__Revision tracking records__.
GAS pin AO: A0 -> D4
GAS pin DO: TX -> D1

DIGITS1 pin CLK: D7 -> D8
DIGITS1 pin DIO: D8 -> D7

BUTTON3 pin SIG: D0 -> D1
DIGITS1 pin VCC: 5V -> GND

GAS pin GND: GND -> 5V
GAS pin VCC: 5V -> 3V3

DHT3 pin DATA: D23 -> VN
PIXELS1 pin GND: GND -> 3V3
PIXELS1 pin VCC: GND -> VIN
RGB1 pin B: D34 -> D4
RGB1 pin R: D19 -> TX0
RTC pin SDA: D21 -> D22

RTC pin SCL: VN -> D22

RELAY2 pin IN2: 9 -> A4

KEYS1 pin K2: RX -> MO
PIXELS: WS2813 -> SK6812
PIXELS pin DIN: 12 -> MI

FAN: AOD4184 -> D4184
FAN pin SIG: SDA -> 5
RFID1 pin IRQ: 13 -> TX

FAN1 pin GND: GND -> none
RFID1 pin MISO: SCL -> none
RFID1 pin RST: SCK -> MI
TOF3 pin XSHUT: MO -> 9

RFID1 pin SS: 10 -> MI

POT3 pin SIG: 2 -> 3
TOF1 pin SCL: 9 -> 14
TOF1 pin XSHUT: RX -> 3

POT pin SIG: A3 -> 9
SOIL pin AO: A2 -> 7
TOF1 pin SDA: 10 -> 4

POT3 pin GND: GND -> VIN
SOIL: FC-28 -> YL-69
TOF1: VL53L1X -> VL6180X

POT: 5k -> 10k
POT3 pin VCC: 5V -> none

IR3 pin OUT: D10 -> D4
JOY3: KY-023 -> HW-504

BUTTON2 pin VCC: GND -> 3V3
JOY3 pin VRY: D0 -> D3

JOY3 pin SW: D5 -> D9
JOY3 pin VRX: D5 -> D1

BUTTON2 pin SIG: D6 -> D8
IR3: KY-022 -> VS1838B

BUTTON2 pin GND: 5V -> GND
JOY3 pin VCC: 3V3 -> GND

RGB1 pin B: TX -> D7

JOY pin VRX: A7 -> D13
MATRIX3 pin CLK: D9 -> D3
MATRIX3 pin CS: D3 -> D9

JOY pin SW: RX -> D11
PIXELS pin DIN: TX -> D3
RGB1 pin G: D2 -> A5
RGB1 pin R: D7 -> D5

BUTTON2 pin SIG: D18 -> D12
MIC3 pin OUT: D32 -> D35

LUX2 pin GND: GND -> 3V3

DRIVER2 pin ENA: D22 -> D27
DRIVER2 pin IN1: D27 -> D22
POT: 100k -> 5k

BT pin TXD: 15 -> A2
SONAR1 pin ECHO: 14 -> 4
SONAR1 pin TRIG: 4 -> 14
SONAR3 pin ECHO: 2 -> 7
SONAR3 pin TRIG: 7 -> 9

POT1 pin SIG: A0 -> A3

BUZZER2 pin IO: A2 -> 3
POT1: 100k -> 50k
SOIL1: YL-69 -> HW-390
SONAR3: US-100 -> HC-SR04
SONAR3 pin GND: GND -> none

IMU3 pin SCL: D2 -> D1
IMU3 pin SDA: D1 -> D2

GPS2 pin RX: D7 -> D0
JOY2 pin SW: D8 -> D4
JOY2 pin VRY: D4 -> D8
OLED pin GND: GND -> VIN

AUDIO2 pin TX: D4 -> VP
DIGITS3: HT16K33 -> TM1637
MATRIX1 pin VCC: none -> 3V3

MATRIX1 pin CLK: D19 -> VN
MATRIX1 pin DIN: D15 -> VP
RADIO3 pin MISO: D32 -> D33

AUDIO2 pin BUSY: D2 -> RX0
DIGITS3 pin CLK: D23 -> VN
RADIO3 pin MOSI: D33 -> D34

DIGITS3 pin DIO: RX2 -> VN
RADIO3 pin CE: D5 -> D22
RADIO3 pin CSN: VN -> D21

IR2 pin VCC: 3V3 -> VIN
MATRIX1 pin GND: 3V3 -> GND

__Work instructions__. Output the line containing "GPS2 pin RX: D7 -> D0" and every line after it through the final line of the records above, exactly as written and nothing else.

__Written solution__.
GPS2 pin RX: D7 -> D0
JOY2 pin SW: D8 -> D4
JOY2 pin VRY: D4 -> D8
OLED pin GND: GND -> VIN

AUDIO2 pin TX: D4 -> VP
DIGITS3: HT16K33 -> TM1637
MATRIX1 pin VCC: none -> 3V3

MATRIX1 pin CLK: D19 -> VN
MATRIX1 pin DIN: D15 -> VP
RADIO3 pin MISO: D32 -> D33

AUDIO2 pin BUSY: D2 -> RX0
DIGITS3 pin CLK: D23 -> VN
RADIO3 pin MOSI: D33 -> D34

DIGITS3 pin DIO: RX2 -> VN
RADIO3 pin CE: D5 -> D22
RADIO3 pin CSN: VN -> D21

IR2 pin VCC: 3V3 -> VIN
MATRIX1 pin GND: 3V3 -> GND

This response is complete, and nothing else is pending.